§ EXERCISE BRIEF
An exact transcription of the data below is needed.

§ INPUT RECORDS

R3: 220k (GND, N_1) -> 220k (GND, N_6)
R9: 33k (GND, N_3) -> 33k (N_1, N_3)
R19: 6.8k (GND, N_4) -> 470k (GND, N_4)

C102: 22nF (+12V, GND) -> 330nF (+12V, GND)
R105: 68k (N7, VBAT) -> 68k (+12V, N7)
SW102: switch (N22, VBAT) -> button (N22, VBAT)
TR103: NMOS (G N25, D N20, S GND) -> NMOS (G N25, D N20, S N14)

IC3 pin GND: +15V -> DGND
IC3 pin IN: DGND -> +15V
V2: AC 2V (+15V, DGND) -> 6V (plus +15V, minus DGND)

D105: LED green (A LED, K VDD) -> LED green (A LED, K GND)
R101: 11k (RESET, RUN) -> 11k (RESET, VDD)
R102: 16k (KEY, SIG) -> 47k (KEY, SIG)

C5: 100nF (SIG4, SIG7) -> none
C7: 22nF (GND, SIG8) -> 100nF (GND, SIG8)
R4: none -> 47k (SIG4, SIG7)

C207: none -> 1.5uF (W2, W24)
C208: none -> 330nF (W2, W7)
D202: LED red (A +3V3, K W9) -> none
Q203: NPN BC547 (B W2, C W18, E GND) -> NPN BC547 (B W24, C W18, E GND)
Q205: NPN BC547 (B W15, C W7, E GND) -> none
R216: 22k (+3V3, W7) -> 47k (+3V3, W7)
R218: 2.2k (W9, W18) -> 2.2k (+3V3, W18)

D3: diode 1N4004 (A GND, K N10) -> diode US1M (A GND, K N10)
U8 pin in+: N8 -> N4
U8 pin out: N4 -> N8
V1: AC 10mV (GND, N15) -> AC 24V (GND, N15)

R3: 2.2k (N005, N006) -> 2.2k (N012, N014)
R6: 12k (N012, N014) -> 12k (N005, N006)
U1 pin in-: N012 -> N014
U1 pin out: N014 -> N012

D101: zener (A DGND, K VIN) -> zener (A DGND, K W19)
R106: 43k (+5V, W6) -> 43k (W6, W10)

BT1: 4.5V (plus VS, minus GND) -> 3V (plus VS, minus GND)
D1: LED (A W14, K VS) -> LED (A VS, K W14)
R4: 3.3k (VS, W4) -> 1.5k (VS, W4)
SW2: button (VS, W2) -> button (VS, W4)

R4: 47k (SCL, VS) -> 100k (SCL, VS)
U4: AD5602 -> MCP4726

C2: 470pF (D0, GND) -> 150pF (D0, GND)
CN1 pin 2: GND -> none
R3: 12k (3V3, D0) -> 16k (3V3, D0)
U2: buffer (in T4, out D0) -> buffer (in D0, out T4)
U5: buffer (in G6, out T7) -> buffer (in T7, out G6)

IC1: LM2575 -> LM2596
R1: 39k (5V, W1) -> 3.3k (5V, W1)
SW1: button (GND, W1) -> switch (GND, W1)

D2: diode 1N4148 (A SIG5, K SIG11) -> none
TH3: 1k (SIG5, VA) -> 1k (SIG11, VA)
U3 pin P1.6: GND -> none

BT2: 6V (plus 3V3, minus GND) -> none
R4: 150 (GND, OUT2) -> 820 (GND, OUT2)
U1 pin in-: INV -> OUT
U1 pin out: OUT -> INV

§ WRITTEN ANSWER
R3: 220k (GND, N_1) -> 220k (GND, N_6)
R9: 33k (GND, N_3) -> 33k (N_1, N_3)
R19: 6.8k (GND, N_4) -> 470k (GND, N_4)

C102: 22nF (+12V, GND) -> 330nF (+12V, GND)
R105: 68k (N7, VBAT) -> 68k (+12V, N7)
SW102: switch (N22, VBAT) -> button (N22, VBAT)
TR103: NMOS (G N25, D N20, S GND) -> NMOS (G N25, D N20, S N14)

IC3 pin GND: +15V -> DGND
IC3 pin IN: DGND -> +15V
V2: AC 2V (+15V, DGND) -> 6V (plus +15V, minus DGND)

D105: LED green (A LED, K VDD) -> LED green (A LED, K GND)
R101: 11k (RESET, RUN) -> 11k (RESET, VDD)
R102: 16k (KEY, SIG) -> 47k (KEY, SIG)

C5: 100nF (SIG4, SIG7) -> none
C7: 22nF (GND, SIG8) -> 100nF (GND, SIG8)
R4: none -> 47k (SIG4, SIG7)

C207: none -> 1.5uF (W2, W24)
C208: none -> 330nF (W2, W7)
D202: LED red (A +3V3, K W9) -> none
Q203: NPN BC547 (B W2, C W18, E GND) -> NPN BC547 (B W24, C W18, E GND)
Q205: NPN BC547 (B W15, C W7, E GND) -> none
R216: 22k (+3V3, W7) -> 47k (+3V3, W7)
R218: 2.2k (W9, W18) -> 2.2k (+3V3, W18)

D3: diode 1N4004 (A GND, K N10) -> diode US1M (A GND, K N10)
U8 pin in+: N8 -> N4
U8 pin out: N4 -> N8
V1: AC 10mV (GND, N15) -> AC 24V (GND, N15)

R3: 2.2k (N005, N006) -> 2.2k (N012, N014)
R6: 12k (N012, N014) -> 12k (N005, N006)
U1 pin in-: N012 -> N014
U1 pin out: N014 -> N012

D101: zener (A DGND, K VIN) -> zener (A DGND, K W19)
R106: 43k (+5V, W6) -> 43k (W6, W10)

BT1: 4.5V (plus VS, minus GND) -> 3V (plus VS, minus GND)
D1: LED (A W14, K VS) -> LED (A VS, K W14)
R4: 3.3k (VS, W4) -> 1.5k (VS, W4)
SW2: button (VS, W2) -> button (VS, W4)

R4: 47k (SCL, VS) -> 100k (SCL, VS)
U4: AD5602 -> MCP4726

C2: 470pF (D0, GND) -> 150pF (D0, GND)
CN1 pin 2: GND -> none
R3: 12k (3V3, D0) -> 16k (3V3, D0)
U2: buffer (in T4, out D0) -> buffer (in D0, out T4)
U5: buffer (in G6, out T7) -> buffer (in T7, out G6)

IC1: LM2575 -> LM2596
R1: 39k (5V, W1) -> 3.3k (5V, W1)
SW1: button (GND, W1) -> switch (GND, W1)

D2: diode 1N4148 (A SIG5, K SIG11) -> none
TH3: 1k (SIG5, VA) -> 1k (SIG11, VA)
U3 pin P1.6: GND -> none

BT2: 6V (plus 3V3, minus GND) -> none
R4: 150 (GND, OUT2) -> 820 (GND, OUT2)
U1 pin in-: INV -> OUT
U1 pin out: OUT -> INV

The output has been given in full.